• Instructions to follow: Set down exactly the lines below, starting at the one that contains "lime brick D3:D4" and ending at the one that contains "tan plate C3:C4", with both of those lines included and nothing else.

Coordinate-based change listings
┏━━
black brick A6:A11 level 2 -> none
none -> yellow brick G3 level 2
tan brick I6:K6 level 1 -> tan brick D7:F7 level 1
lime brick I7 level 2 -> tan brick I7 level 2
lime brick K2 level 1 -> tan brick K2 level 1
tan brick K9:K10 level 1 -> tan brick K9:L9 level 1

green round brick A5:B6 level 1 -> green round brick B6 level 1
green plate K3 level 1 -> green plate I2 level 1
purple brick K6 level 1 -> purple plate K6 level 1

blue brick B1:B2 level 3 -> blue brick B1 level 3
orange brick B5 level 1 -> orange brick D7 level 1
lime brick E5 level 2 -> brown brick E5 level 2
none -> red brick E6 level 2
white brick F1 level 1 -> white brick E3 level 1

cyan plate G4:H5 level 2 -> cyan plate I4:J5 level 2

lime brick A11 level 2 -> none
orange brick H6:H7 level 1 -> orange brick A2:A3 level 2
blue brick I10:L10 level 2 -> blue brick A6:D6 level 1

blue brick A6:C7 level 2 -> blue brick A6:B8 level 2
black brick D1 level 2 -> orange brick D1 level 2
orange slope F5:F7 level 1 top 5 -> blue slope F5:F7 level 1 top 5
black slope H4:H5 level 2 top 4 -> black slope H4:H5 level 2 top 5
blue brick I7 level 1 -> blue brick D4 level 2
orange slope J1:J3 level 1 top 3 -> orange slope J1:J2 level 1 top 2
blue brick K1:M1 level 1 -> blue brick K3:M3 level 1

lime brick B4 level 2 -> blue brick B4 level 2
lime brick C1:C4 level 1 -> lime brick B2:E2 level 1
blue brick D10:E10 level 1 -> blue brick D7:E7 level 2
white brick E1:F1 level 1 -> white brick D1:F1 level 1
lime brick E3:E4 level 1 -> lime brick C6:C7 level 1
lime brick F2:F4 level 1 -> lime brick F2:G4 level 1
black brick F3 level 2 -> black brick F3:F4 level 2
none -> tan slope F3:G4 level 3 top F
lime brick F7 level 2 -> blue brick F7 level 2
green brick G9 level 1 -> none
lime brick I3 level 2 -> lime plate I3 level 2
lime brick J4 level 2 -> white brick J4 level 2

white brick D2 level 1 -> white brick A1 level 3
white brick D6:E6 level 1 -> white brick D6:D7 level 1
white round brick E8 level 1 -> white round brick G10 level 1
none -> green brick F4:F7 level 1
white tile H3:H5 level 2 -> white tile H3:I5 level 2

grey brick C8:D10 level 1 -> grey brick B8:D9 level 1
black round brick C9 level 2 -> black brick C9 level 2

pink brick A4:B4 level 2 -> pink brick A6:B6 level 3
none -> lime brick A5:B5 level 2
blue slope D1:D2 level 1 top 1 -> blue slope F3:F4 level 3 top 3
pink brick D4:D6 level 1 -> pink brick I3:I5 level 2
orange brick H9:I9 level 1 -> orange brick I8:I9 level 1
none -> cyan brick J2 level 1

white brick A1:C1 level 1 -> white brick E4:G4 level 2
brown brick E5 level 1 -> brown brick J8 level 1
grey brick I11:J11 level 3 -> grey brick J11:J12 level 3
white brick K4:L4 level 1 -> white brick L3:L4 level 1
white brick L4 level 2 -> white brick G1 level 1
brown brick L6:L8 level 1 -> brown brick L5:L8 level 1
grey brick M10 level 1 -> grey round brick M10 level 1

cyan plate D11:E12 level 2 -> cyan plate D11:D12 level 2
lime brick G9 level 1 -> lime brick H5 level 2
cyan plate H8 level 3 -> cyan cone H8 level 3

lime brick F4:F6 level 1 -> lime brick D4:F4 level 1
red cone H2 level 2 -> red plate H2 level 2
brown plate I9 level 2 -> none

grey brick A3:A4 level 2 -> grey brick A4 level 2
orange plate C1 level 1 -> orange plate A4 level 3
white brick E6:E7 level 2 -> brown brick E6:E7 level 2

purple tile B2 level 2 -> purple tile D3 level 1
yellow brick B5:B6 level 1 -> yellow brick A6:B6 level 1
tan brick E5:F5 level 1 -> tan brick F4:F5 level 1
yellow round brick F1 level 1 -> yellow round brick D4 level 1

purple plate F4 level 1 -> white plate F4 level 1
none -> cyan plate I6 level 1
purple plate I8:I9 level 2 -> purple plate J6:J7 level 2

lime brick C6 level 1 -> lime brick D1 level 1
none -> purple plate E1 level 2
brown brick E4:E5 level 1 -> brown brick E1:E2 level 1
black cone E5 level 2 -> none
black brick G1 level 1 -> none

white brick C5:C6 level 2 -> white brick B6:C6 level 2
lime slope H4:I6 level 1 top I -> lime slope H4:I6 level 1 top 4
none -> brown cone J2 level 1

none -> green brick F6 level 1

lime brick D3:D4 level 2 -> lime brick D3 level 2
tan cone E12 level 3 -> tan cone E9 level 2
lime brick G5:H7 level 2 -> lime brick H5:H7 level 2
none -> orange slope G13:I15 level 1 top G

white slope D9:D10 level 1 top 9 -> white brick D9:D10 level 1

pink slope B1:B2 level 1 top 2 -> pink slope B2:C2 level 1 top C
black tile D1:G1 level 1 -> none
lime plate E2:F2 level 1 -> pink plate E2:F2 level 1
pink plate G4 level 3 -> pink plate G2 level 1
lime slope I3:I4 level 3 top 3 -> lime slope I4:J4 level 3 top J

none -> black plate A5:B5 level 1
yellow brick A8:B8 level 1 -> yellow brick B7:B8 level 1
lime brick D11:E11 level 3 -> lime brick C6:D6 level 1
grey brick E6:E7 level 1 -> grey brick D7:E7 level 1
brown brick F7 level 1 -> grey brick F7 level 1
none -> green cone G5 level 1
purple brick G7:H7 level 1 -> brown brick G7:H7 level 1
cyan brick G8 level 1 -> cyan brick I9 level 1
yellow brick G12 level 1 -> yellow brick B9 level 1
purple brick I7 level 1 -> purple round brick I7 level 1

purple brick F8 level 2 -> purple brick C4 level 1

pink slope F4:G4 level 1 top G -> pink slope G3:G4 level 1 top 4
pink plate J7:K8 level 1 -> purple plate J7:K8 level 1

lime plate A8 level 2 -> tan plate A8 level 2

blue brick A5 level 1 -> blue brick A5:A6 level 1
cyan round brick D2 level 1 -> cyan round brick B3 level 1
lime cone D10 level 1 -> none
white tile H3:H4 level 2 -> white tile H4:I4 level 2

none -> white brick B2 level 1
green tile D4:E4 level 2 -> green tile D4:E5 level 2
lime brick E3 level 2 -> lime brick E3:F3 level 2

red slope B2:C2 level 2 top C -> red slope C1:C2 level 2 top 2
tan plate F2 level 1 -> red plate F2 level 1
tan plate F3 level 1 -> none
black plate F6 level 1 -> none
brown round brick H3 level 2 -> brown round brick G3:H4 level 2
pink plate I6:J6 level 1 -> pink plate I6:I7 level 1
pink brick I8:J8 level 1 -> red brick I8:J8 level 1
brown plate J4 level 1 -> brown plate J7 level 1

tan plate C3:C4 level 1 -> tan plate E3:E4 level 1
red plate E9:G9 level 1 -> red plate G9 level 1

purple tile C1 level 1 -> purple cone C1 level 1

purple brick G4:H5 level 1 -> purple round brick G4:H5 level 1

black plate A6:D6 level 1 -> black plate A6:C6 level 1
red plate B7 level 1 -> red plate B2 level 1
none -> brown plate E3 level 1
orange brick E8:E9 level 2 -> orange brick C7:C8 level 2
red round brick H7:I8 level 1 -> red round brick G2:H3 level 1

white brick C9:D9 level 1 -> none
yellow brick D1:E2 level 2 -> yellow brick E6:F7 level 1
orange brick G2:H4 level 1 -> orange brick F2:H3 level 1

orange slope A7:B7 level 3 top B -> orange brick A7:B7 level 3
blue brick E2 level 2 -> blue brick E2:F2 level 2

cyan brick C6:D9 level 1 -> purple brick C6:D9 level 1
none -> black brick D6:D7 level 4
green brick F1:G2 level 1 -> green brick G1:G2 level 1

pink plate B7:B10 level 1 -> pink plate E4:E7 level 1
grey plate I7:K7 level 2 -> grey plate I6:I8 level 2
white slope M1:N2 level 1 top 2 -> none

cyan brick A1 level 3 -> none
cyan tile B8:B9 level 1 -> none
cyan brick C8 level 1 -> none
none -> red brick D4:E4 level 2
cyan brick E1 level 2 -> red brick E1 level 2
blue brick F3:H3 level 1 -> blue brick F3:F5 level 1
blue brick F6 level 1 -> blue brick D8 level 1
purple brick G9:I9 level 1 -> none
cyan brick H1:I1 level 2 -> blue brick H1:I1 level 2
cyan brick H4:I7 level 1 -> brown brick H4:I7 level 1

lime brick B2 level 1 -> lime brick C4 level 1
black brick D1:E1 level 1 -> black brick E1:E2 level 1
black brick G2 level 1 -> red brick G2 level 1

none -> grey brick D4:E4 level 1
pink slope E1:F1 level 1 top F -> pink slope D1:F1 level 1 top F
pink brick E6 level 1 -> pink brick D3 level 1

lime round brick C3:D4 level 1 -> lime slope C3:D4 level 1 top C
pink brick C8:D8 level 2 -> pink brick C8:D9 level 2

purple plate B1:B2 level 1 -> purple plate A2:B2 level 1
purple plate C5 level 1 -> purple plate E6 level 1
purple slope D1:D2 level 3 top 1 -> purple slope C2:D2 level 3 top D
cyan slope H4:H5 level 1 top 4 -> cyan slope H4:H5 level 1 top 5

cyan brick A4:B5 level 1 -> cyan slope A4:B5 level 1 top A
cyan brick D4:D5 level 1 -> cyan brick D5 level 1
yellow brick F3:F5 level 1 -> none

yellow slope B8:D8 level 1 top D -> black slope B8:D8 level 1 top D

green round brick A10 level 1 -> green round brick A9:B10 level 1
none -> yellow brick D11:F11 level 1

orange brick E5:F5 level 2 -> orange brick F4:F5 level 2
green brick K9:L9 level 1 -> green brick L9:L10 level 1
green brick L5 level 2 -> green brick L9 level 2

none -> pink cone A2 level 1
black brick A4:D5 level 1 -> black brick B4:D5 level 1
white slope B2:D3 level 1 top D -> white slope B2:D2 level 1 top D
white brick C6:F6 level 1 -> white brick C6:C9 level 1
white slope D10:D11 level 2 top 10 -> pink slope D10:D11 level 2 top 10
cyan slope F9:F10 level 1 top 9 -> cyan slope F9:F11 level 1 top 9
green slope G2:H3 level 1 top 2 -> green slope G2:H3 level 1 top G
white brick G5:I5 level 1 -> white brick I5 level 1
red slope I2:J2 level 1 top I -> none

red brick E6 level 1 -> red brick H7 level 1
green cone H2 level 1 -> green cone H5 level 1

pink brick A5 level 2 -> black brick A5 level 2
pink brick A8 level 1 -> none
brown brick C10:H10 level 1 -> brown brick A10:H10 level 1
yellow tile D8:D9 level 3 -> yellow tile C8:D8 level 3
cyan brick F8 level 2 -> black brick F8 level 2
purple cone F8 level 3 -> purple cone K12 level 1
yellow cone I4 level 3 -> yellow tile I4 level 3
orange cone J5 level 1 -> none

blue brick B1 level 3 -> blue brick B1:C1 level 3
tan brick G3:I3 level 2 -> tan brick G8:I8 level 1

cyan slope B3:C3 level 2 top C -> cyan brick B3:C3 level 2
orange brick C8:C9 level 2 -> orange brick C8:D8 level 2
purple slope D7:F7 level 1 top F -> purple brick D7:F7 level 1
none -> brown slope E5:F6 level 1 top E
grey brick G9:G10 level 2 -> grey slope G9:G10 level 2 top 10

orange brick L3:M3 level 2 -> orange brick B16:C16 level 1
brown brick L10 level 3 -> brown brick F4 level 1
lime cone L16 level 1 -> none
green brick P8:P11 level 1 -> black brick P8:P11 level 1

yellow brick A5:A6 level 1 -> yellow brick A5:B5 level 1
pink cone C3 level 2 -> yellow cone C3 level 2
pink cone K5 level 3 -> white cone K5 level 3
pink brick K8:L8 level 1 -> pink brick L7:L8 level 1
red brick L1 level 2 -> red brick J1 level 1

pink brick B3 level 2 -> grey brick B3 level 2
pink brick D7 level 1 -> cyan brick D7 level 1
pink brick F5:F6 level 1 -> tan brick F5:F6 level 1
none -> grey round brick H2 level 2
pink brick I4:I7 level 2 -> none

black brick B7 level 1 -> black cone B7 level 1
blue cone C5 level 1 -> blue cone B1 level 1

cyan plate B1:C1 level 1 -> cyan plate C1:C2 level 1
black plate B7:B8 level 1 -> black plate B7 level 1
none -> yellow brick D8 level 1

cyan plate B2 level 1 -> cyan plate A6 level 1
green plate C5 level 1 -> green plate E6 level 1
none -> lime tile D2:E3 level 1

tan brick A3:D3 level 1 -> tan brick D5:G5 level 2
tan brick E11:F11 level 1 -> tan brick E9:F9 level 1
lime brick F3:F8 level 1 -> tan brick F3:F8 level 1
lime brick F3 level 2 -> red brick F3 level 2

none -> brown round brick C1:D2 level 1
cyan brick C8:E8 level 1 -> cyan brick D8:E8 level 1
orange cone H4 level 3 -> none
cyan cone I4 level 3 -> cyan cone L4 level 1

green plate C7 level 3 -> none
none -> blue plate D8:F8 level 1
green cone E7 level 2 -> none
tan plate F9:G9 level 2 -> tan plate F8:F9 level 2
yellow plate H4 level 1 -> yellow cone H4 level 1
┗━━
• Task response:
lime brick D3:D4 level 2 -> lime brick D3 level 2
tan cone E12 level 3 -> tan cone E9 level 2
lime brick G5:H7 level 2 -> lime brick H5:H7 level 2
none -> orange slope G13:I15 level 1 top G

white slope D9:D10 level 1 top 9 -> white brick D9:D10 level 1

pink slope B1:B2 level 1 top 2 -> pink slope B2:C2 level 1 top C
black tile D1:G1 level 1 -> none
lime plate E2:F2 level 1 -> pink plate E2:F2 level 1
pink plate G4 level 3 -> pink plate G2 level 1
lime slope I3:I4 level 3 top 3 -> lime slope I4:J4 level 3 top J

none -> black plate A5:B5 level 1
yellow brick A8:B8 level 1 -> yellow brick B7:B8 level 1
lime brick D11:E11 level 3 -> lime brick C6:D6 level 1
grey brick E6:E7 level 1 -> grey brick D7:E7 level 1
brown brick F7 level 1 -> grey brick F7 level 1
none -> green cone G5 level 1
purple brick G7:H7 level 1 -> brown brick G7:H7 level 1
cyan brick G8 level 1 -> cyan brick I9 level 1
yellow brick G12 level 1 -> yellow brick B9 level 1
purple brick I7 level 1 -> purple round brick I7 level 1

purple brick F8 level 2 -> purple brick C4 level 1

pink slope F4:G4 level 1 top G -> pink slope G3:G4 level 1 top 4
pink plate J7:K8 level 1 -> purple plate J7:K8 level 1

lime plate A8 level 2 -> tan plate A8 level 2

blue brick A5 level 1 -> blue brick A5:A6 level 1
cyan round brick D2 level 1 -> cyan round brick B3 level 1
lime cone D10 level 1 -> none
white tile H3:H4 level 2 -> white tile H4:I4 level 2

none -> white brick B2 level 1
green tile D4:E4 level 2 -> green tile D4:E5 level 2
lime brick E3 level 2 -> lime brick E3:F3 level 2

red slope B2:C2 level 2 top C -> red slope C1:C2 level 2 top 2
tan plate F2 level 1 -> red plate F2 level 1
tan plate F3 level 1 -> none
black plate F6 level 1 -> none
brown round brick H3 level 2 -> brown round brick G3:H4 level 2
pink plate I6:J6 level 1 -> pink plate I6:I7 level 1
pink brick I8:J8 level 1 -> red brick I8:J8 level 1
brown plate J4 level 1 -> brown plate J7 level 1

tan plate C3:C4 level 1 -> tan plate E3:E4 level 1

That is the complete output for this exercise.